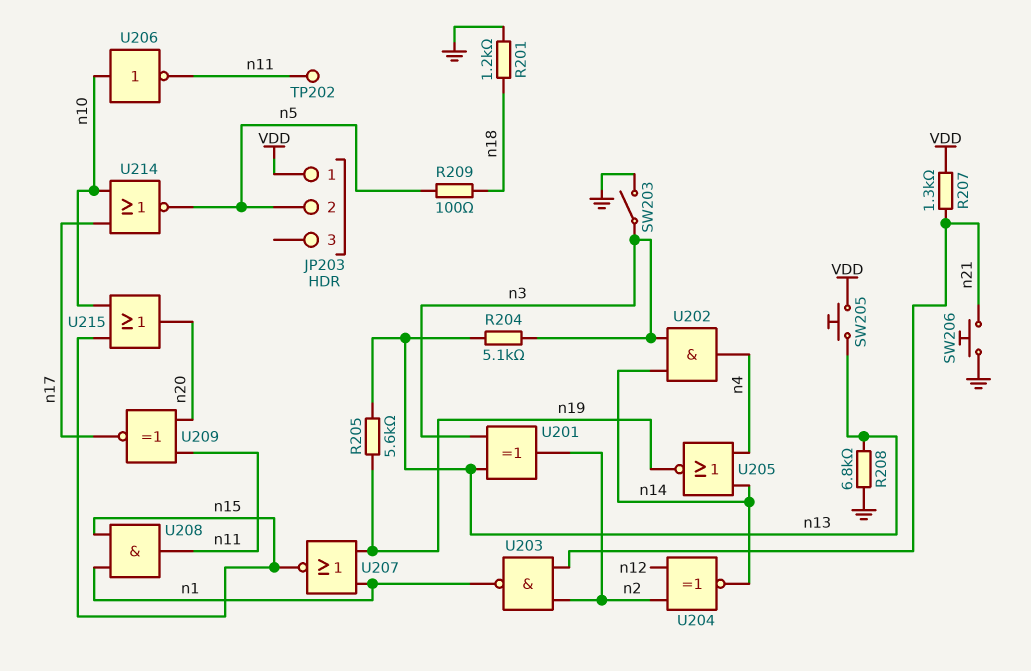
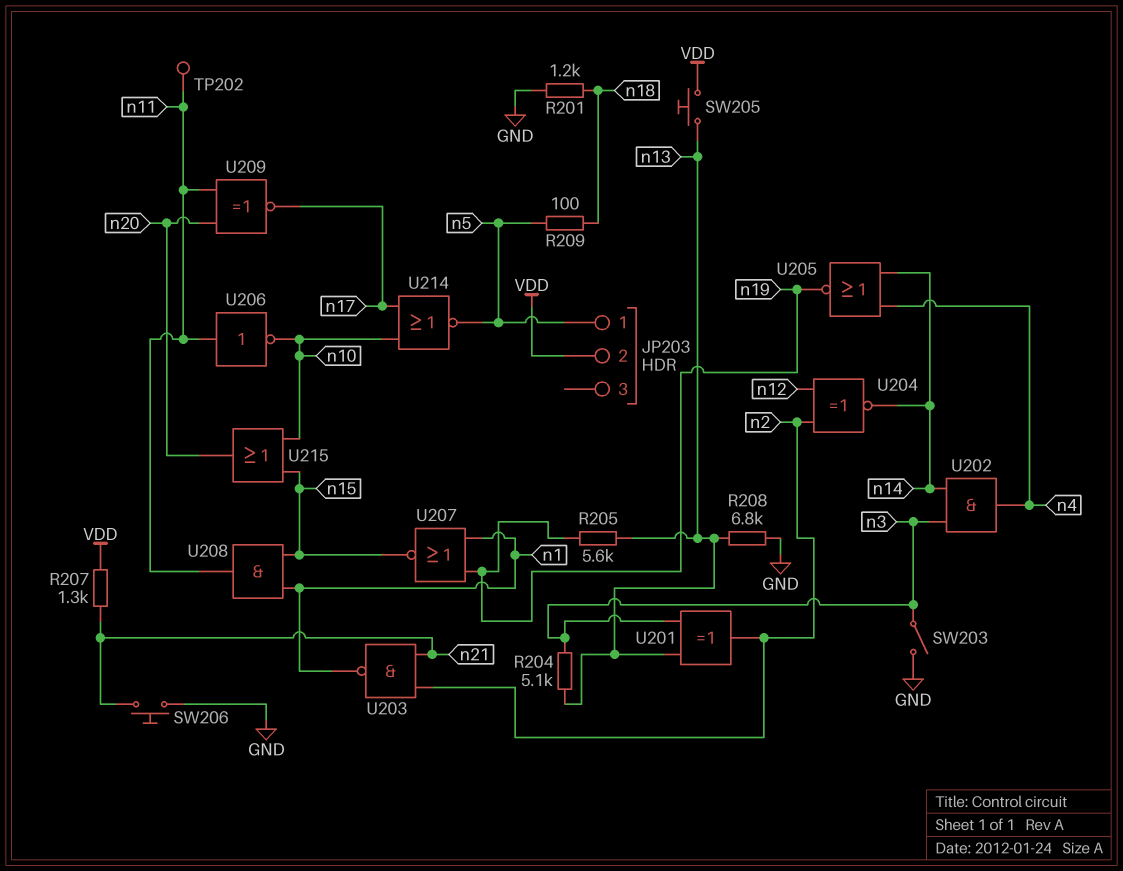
JP203 pin 1: VDD -> n5
JP203 pin 2: n5 -> VDD
U206: NOT (in n10, out n11) -> NOT (in n11, out n10)

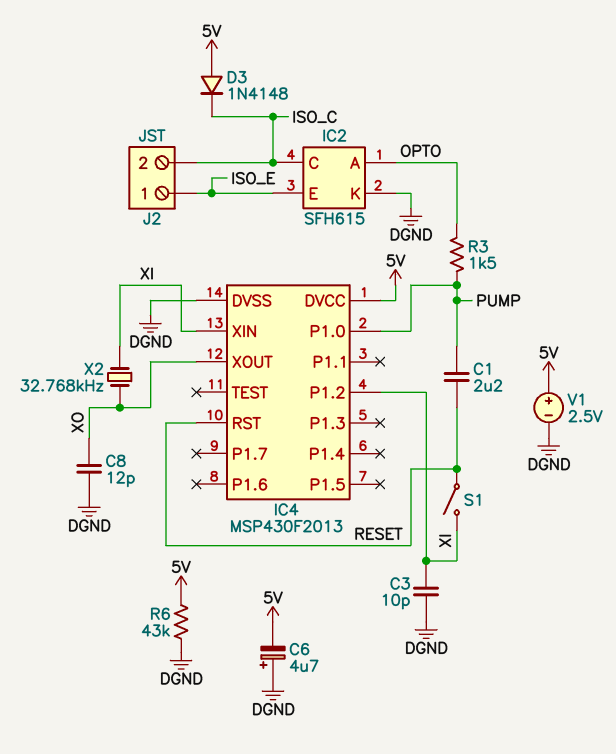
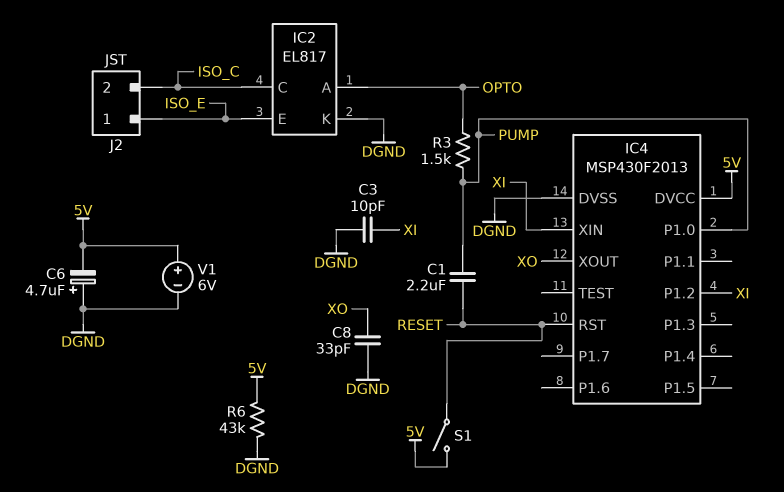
C8: 12pF (DGND, XO) -> 33pF (DGND, XO)
D3: diode 1N4148 (A 5V, K ISO_C) -> none
IC2: SFH615 -> EL817
S1: switch (RESET, XI) -> switch (5V, RESET)
V1: 2.5V (plus 5V, minus DGND) -> 6V (plus 5V, minus DGND)
X2: 32.768kHz (XI, XO) -> none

━━━━━━━━━━━━━━━━━━━━━━━━━━━━━━

Treat the line with "JP203 pin 2: n5 -> VDD" as the start and the line with "S1: switch (RESET, XI) -> switch (5V, RESET)" as the end, and return exactly that span of the data above, both ends included, without pictures.

JP203 pin 2: n5 -> VDD
U206: NOT (in n10, out n11) -> NOT (in n11, out n10)

C8: 12pF (DGND, XO) -> 33pF (DGND, XO)
D3: diode 1N4148 (A 5V, K ISO_C) -> none
IC2: SFH615 -> EL817
S1: switch (RESET, XI) -> switch (5V, RESET)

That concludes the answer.